[What to work on] The answer is one number: how many lines in the data below hold "square".
——————————
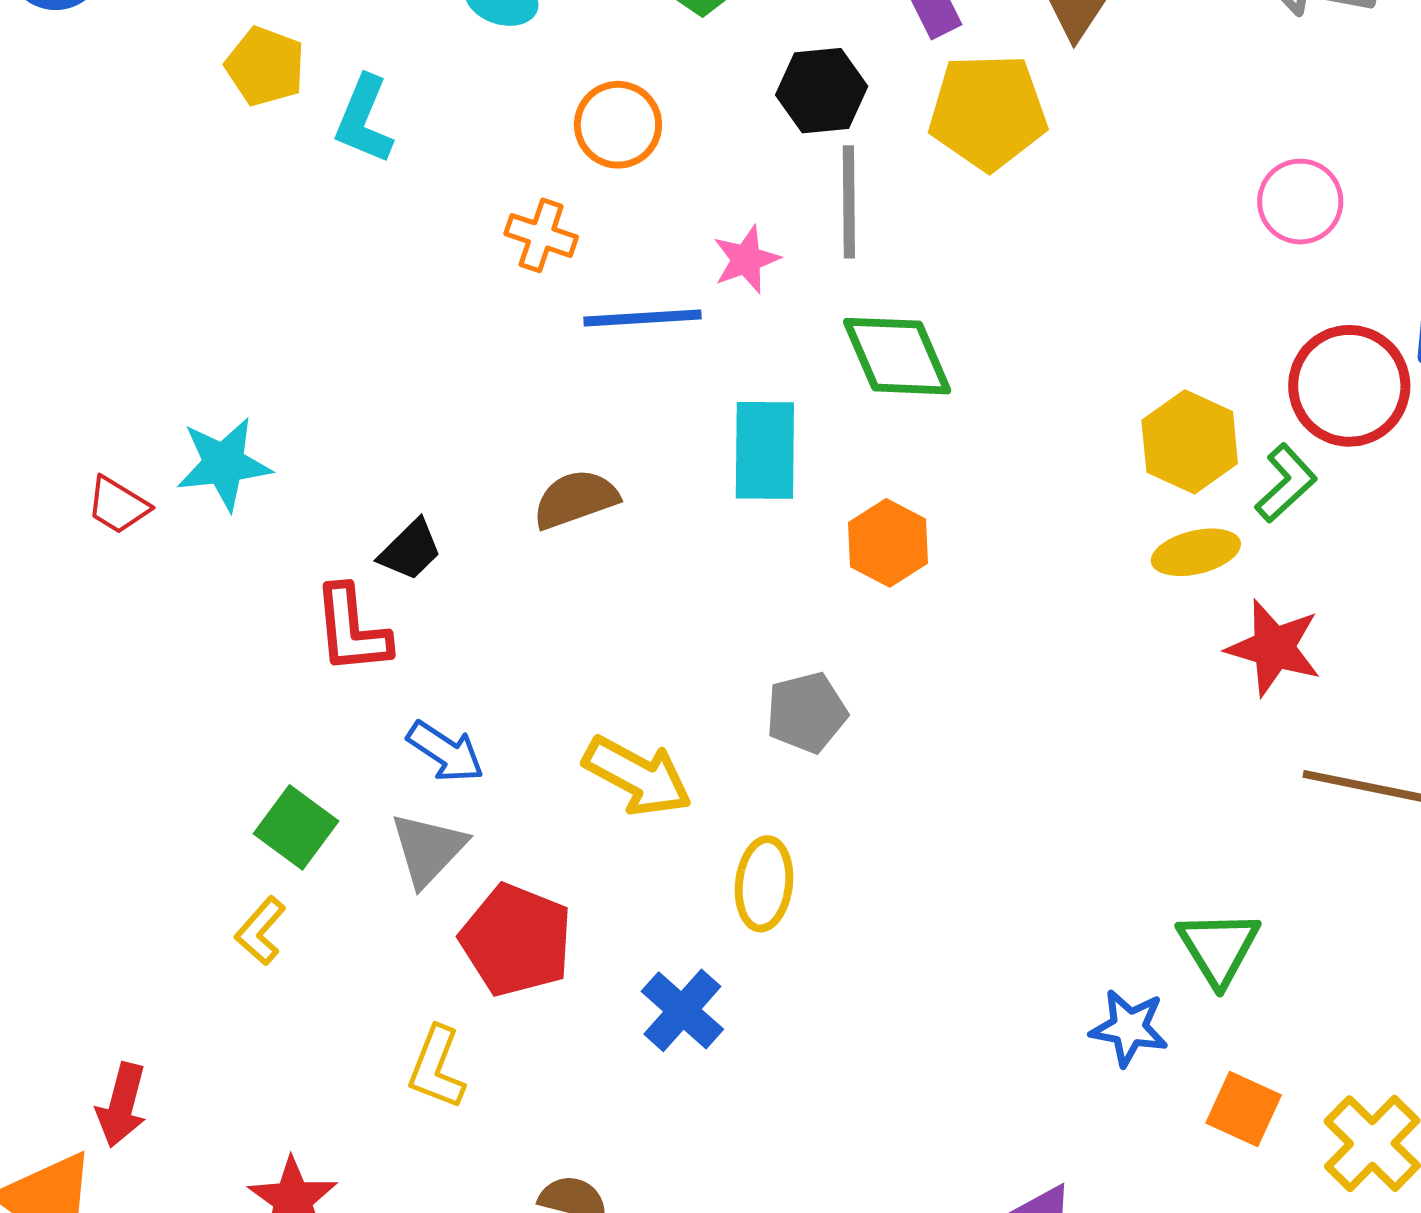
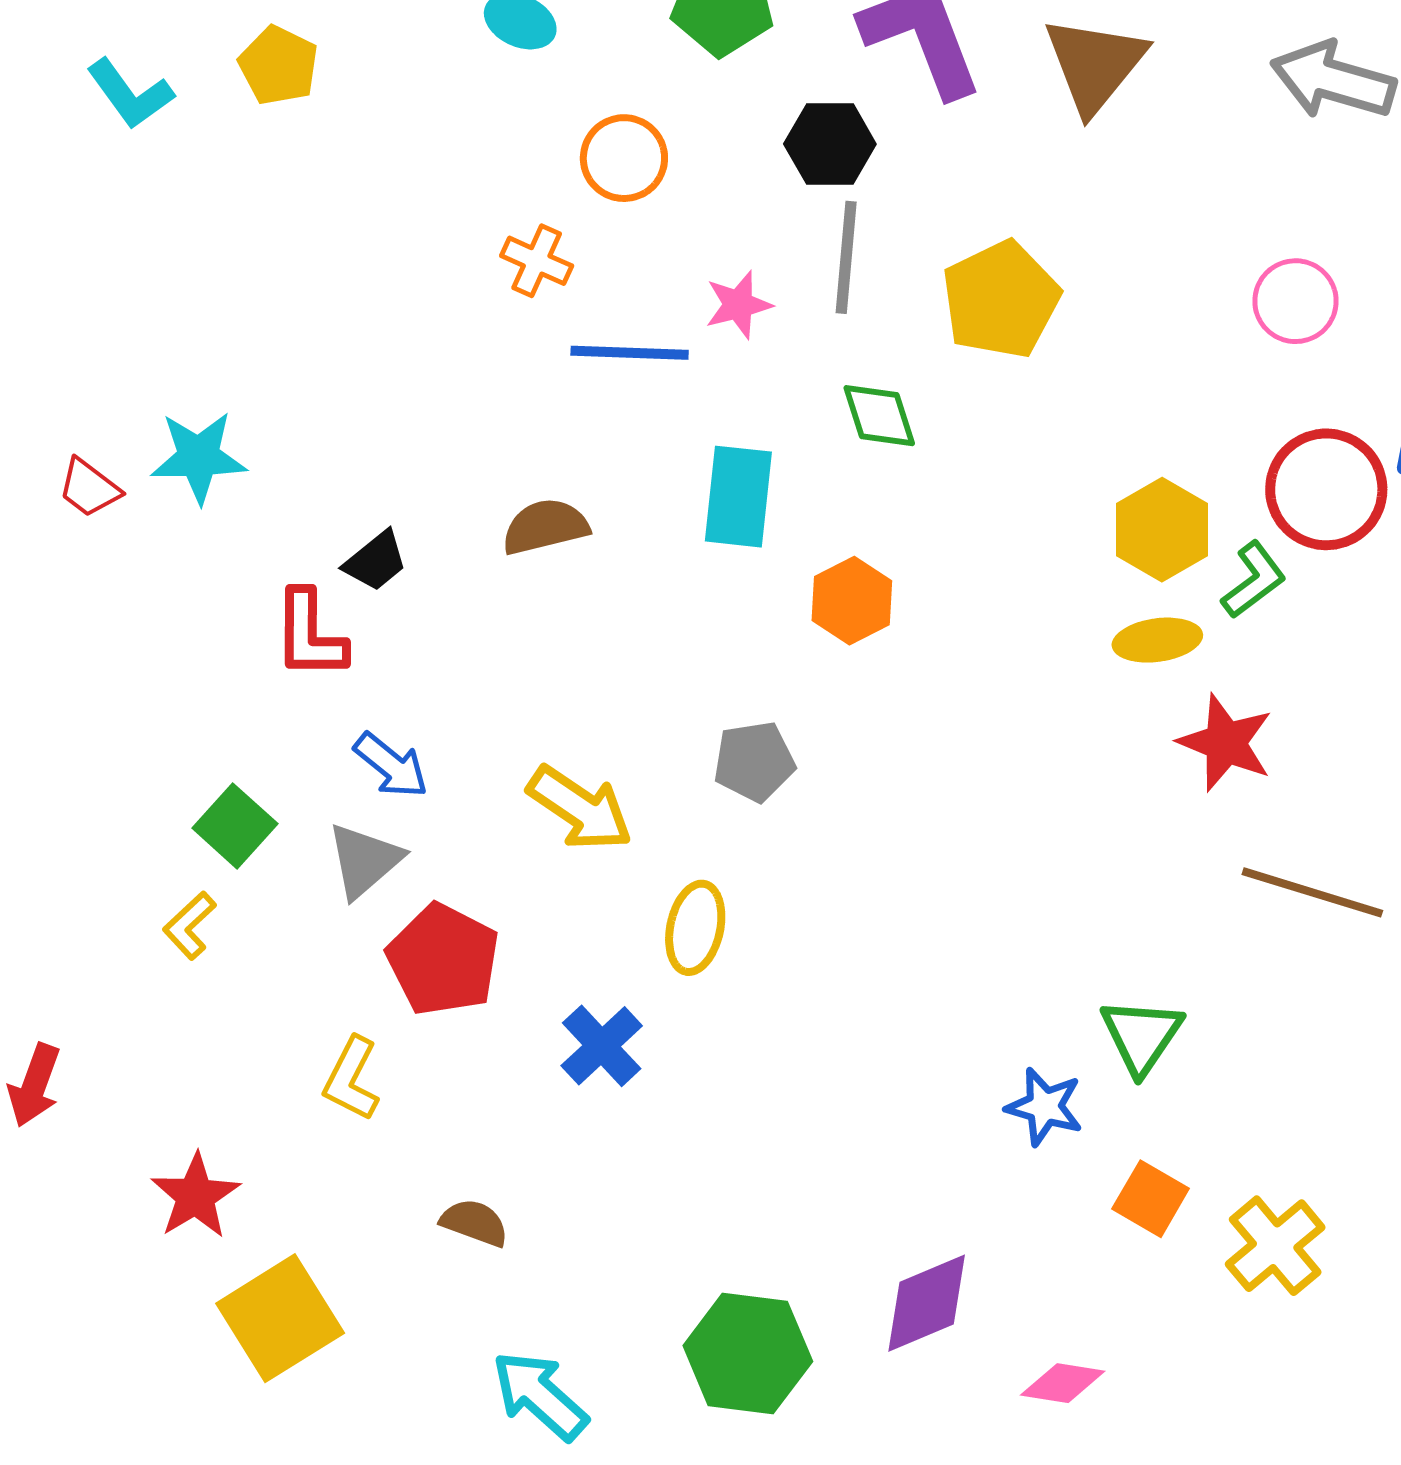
yellow pentagon: (988, 112) -> (1001, 300), moved, turned -30
cyan L-shape: (364, 120) -> (130, 94), moved, turned -64
green diamond: (897, 356) -> (879, 416), size x0.7

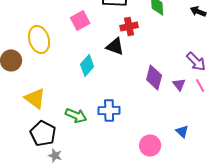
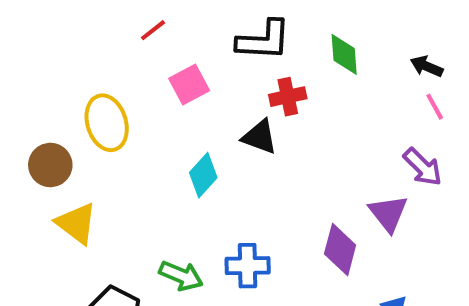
purple diamond: (154, 77) -> (340, 250), moved
purple triangle: (179, 84) -> (388, 213), size x1.5
pink line: (200, 85) -> (435, 107), moved
yellow triangle: (35, 98) -> (76, 223), moved

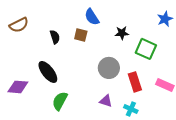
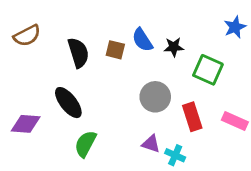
blue semicircle: (92, 17) -> (142, 40), moved
black semicircle: (55, 37) -> (78, 53), size x1.5
cyan cross: (131, 109) -> (175, 155), moved

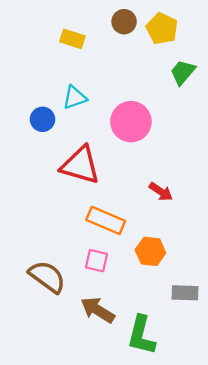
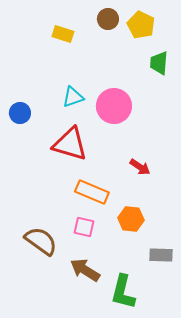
green trapezoid: (183, 72) -> (159, 63), turned -35
cyan triangle: (75, 97) -> (73, 97), moved
blue circle: (43, 119) -> (20, 113), moved

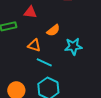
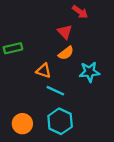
red triangle: (30, 12) -> (65, 32), moved, turned 40

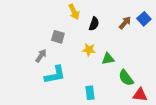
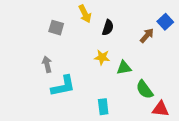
brown arrow: (125, 23) -> (147, 36), moved
gray square: (58, 37) -> (56, 28), moved
gray arrow: (41, 56) -> (47, 64), turned -48

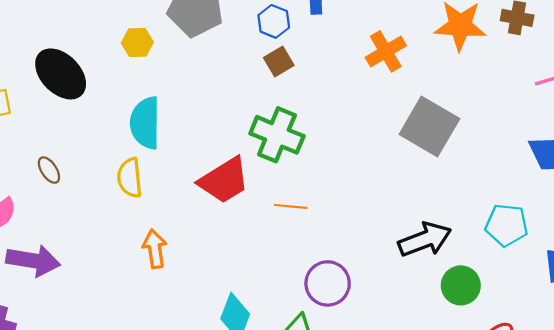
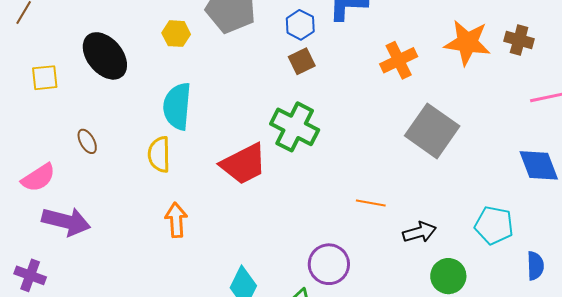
orange line: (291, 206) -> (371, 203), moved
black arrow: (425, 240) -> (420, 232), size x0.7

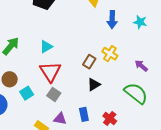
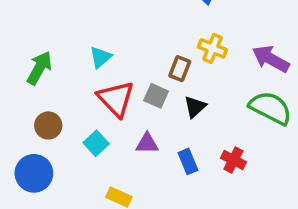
purple arrow: (141, 66) -> (271, 59), size x1.5
cyan square: (27, 93) -> (96, 143), moved
gray square: (54, 94) -> (156, 96), moved
purple triangle: (60, 119) -> (147, 143), moved

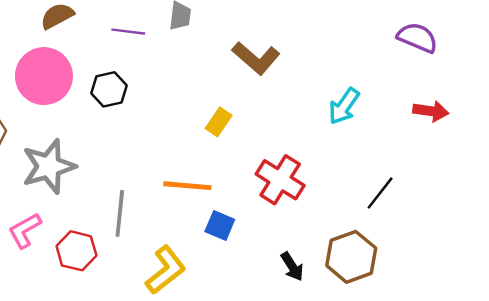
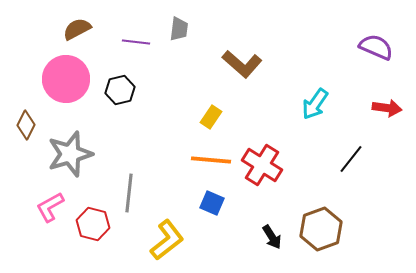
orange line: (187, 186) -> (211, 160), moved
black line: (380, 193) -> (351, 159), moved

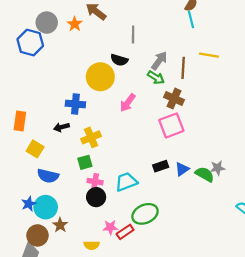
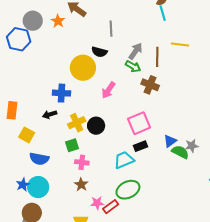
pink square: (171, 125) -> (139, 123), moved
blue triangle: (182, 169) -> (170, 141), moved
cyan trapezoid: (126, 182) -> (124, 160), moved
black circle: (96, 197) -> (96, 126), moved
brown star: (60, 225) -> (81, 185), moved

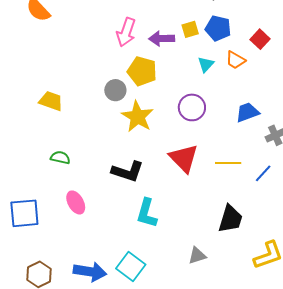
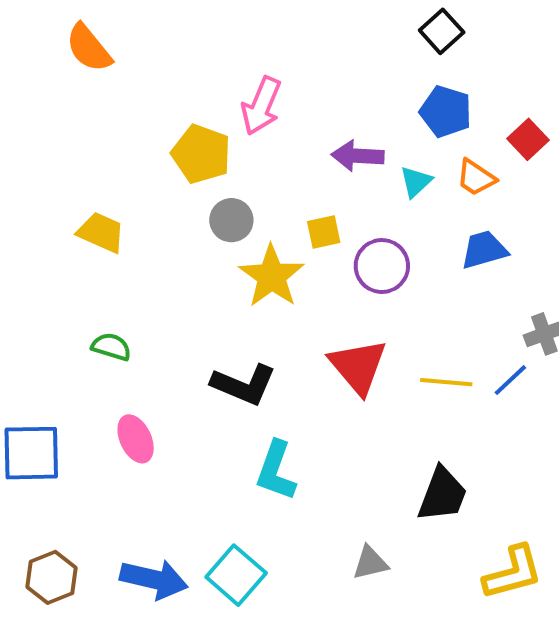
yellow square: (190, 29) -> (324, 232), moved
purple arrow: (162, 39) -> (358, 156), moved
yellow pentagon: (142, 71) -> (201, 154), moved
blue trapezoid: (247, 112) -> (484, 250), moved
blue line: (263, 173) -> (510, 380), moved

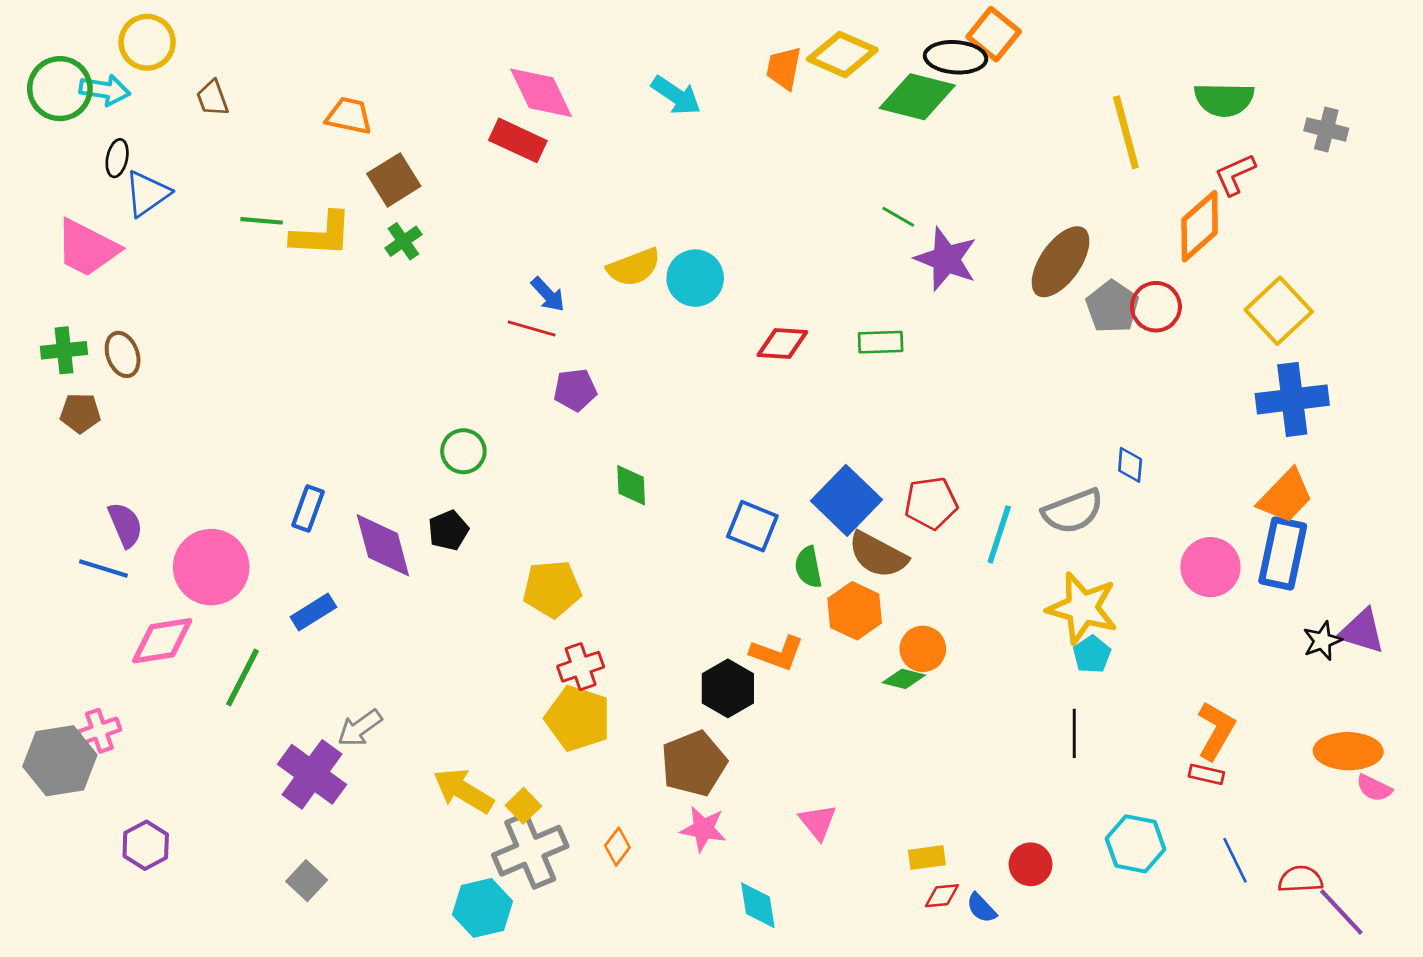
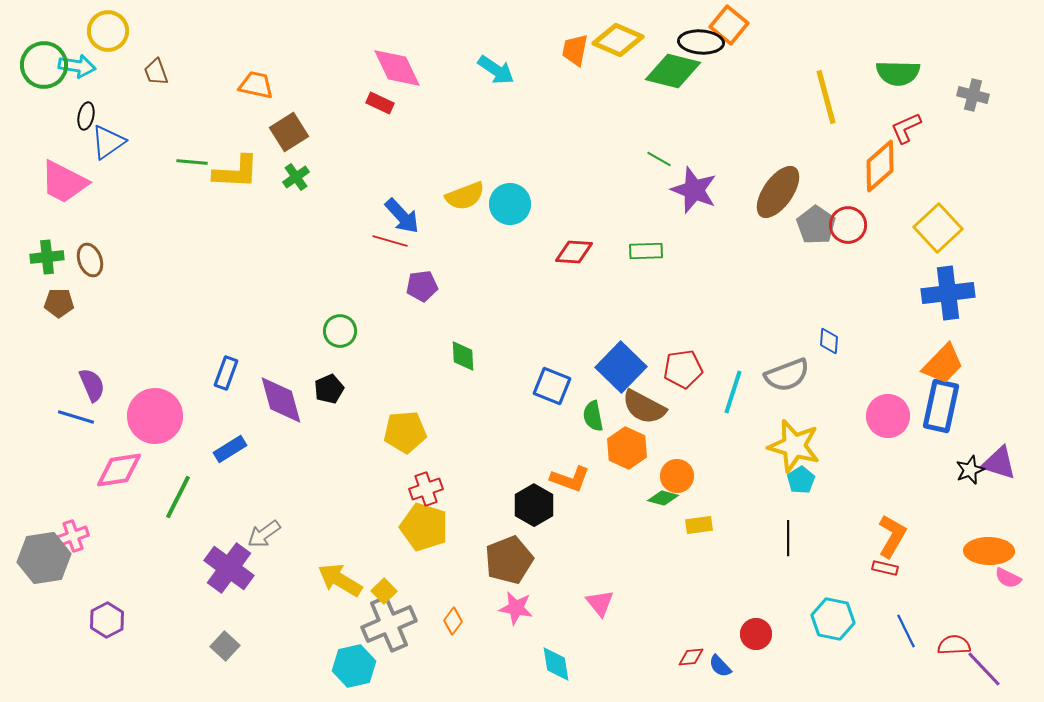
red rectangle: (518, 140) -> (380, 103), size x0.7
blue arrow: (548, 294) -> (402, 216), size x1.4
yellow rectangle: (927, 857) -> (699, 525), moved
——————————
[Answer space] 5